> EXERCISE OBJECTIVE:
Copy the data below exactly. Any pictures in it should be omitted.

> MATERIAL PROVIDED:
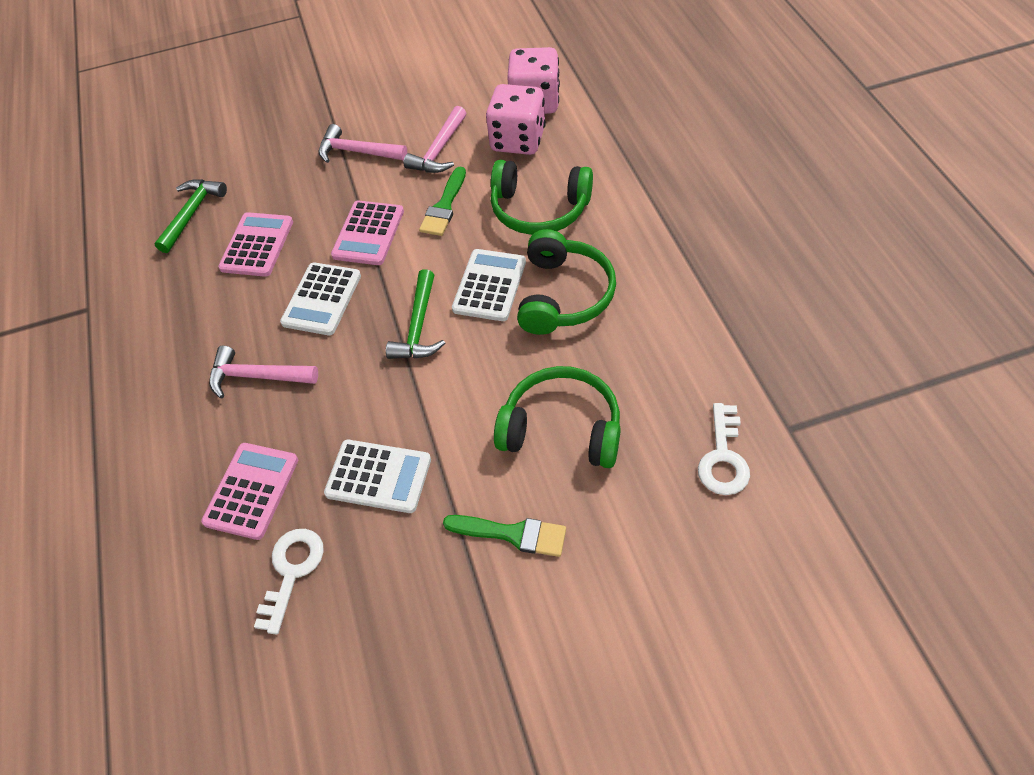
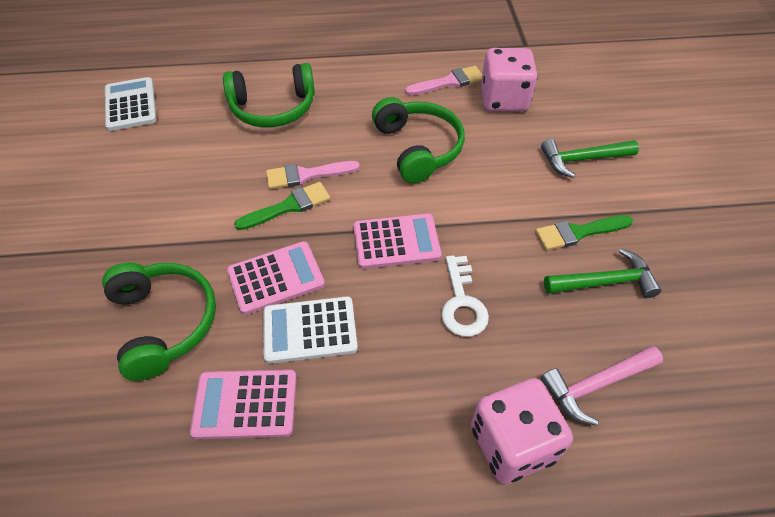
pink brush: 0 -> 2
pink hammer: 3 -> 1
white calculator: 3 -> 2
white key: 2 -> 1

> RESPONSE BOX:
pink brush: 0 -> 2
pink hammer: 3 -> 1
white calculator: 3 -> 2
white key: 2 -> 1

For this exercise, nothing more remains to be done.